TRY IT = Leaving out all pictures, transcribe exactly the lines between the line with "building: [146,315,253,384] -> none" and the last line of the records below, both included.

Bounding box mapping data:
■ ■ ■ ■ ■ ■ ■

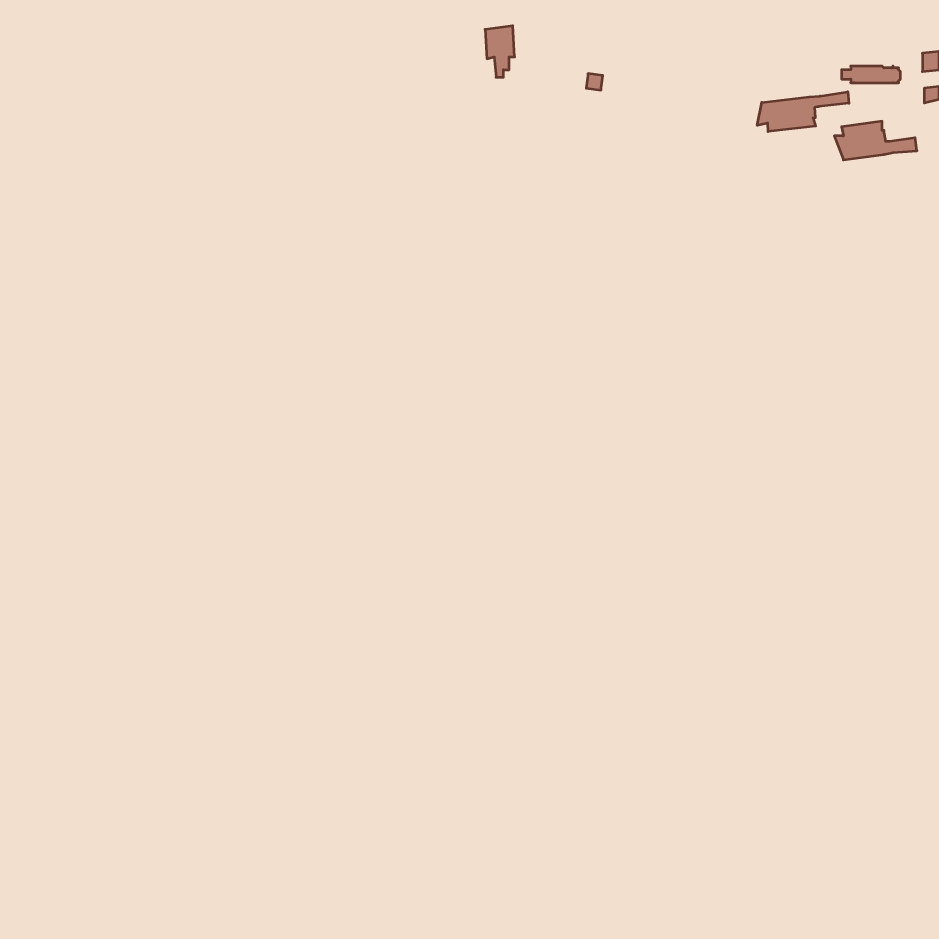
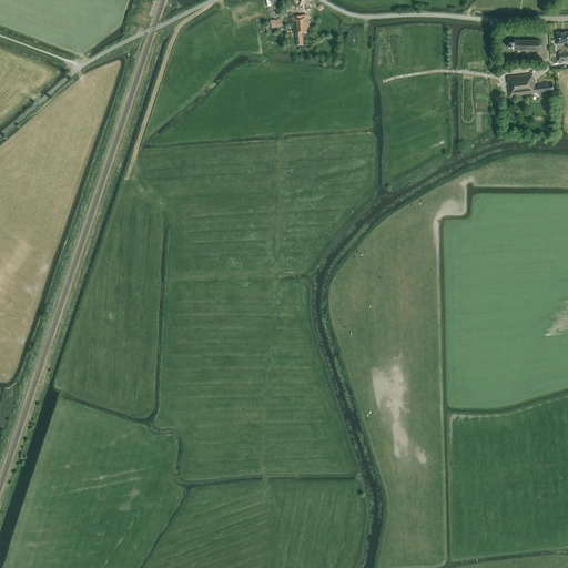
building: [757,92,849,132] -> none

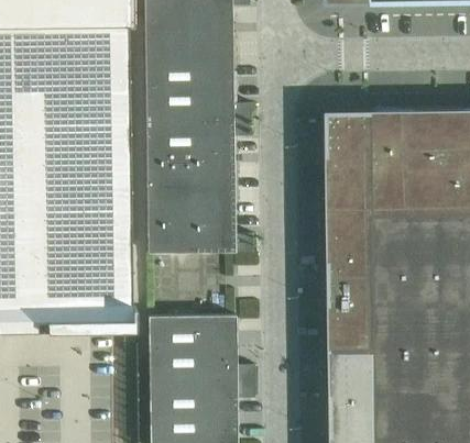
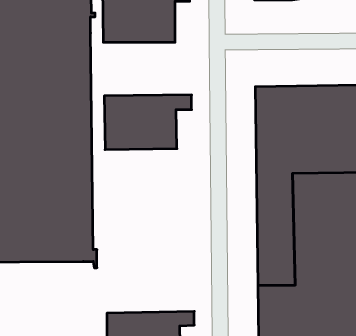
building: [143,56,250,121] -> none
building: [145,185,251,253] -> none
building: [146,315,253,384] -> none

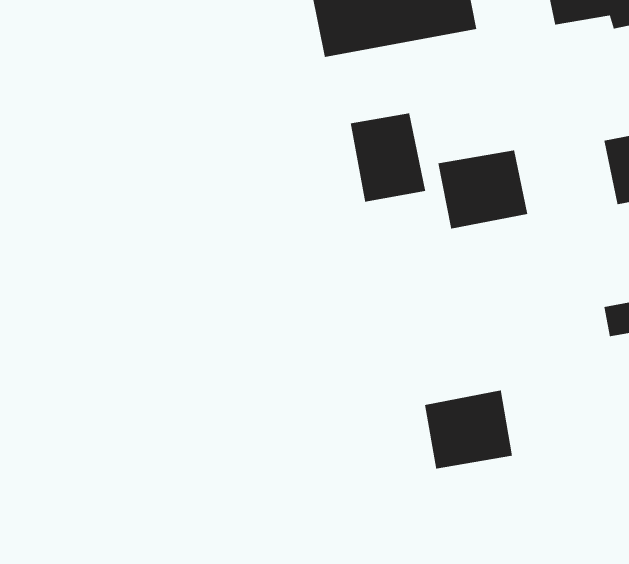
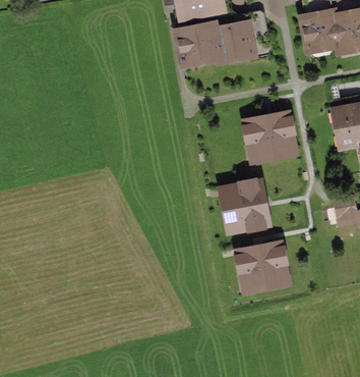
building: [350,112,426,202] -> none
building: none -> [225,184,267,232]

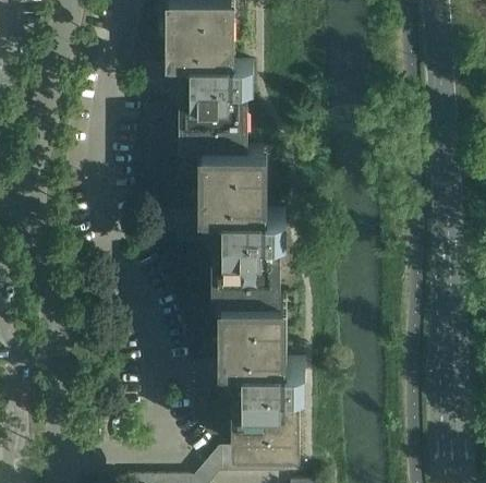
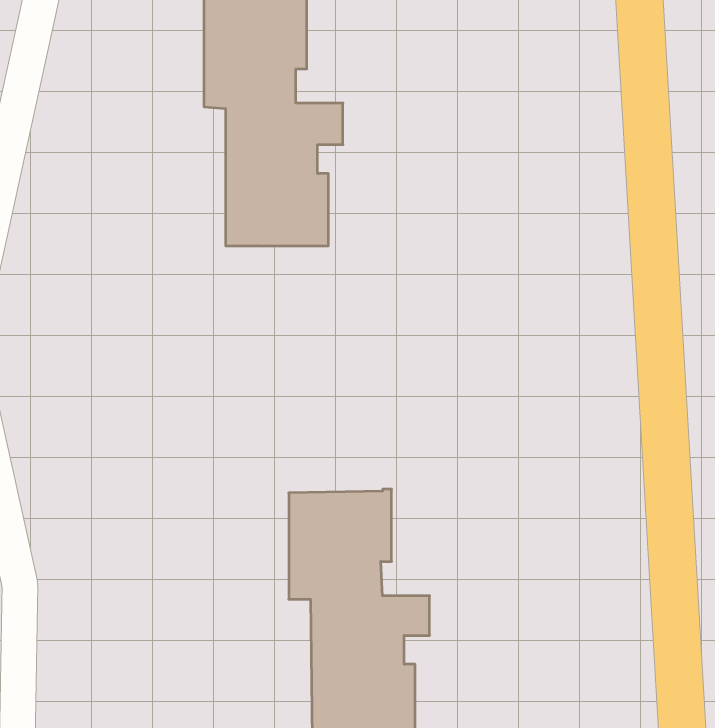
building: [198,152,283,302] -> none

■ ■ ■ ■ ■ ■ ■

ANSWER TO THE EXERCISE =
building: [146,315,253,384] -> none

building: [350,112,426,202] -> none
building: none -> [225,184,267,232]

building: [198,152,283,302] -> none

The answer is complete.